§ Problem details
State how many lines of the listing below include the word "counterclockwise". Give only the number.

§ Data for this exercise
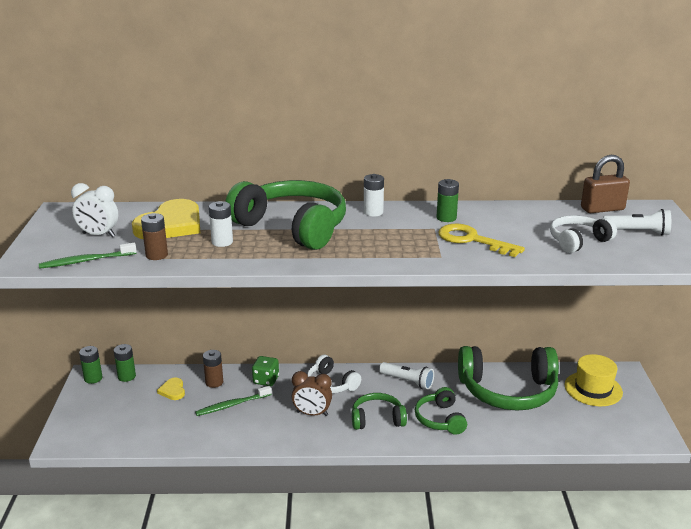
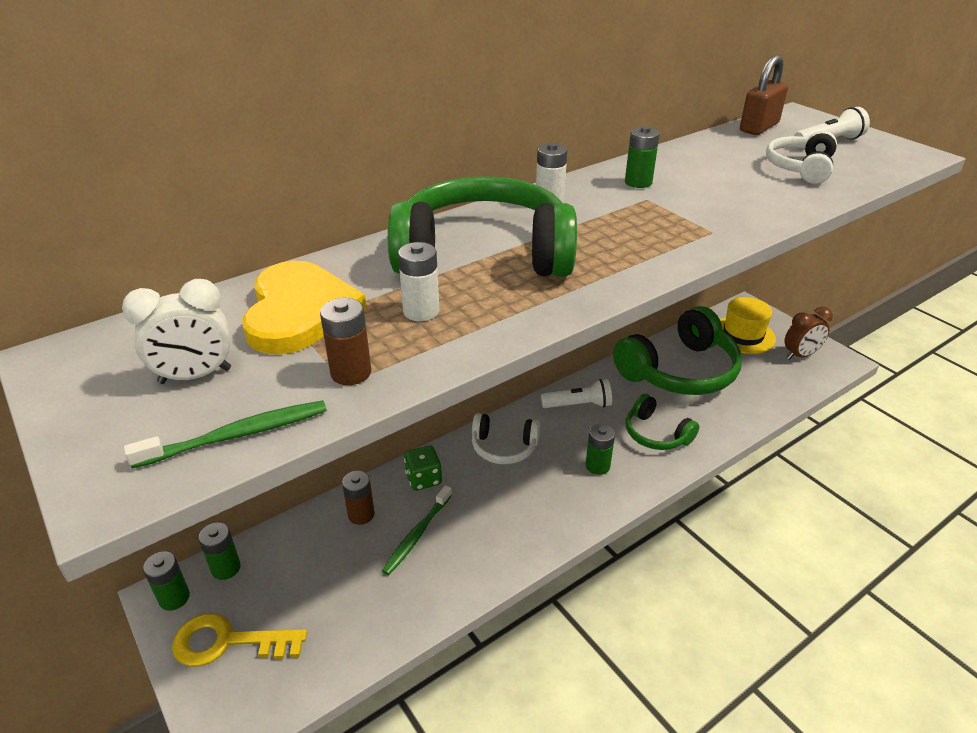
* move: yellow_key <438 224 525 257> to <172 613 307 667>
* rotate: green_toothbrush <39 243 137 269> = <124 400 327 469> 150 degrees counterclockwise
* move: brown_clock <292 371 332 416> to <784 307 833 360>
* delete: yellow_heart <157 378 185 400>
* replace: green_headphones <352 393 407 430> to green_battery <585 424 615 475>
* * *
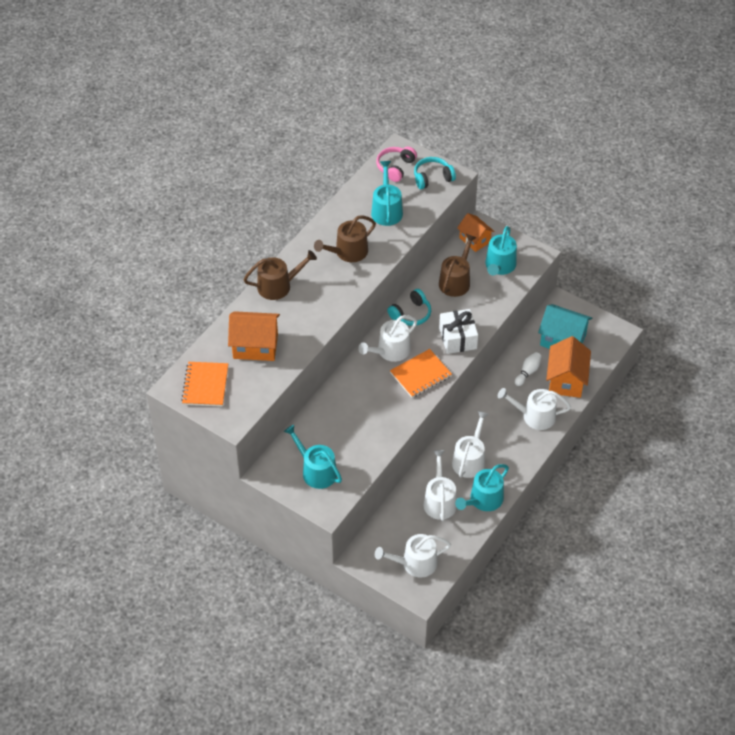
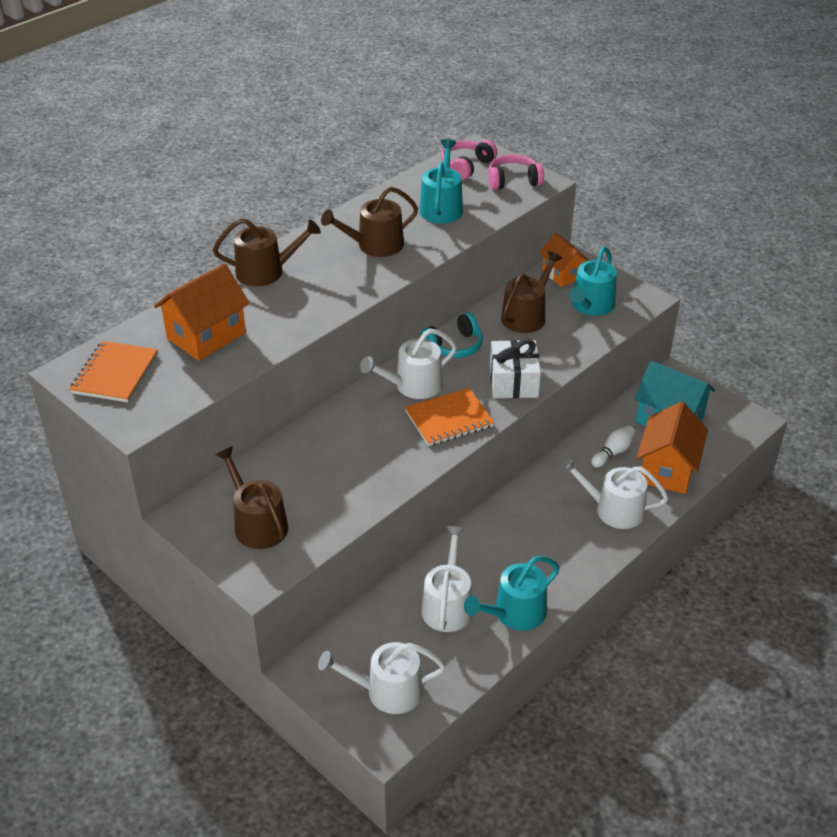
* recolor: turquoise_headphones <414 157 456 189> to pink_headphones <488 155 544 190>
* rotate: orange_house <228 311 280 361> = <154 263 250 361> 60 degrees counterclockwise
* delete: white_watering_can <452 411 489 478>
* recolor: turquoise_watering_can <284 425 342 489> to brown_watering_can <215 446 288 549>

§ Expected answer
2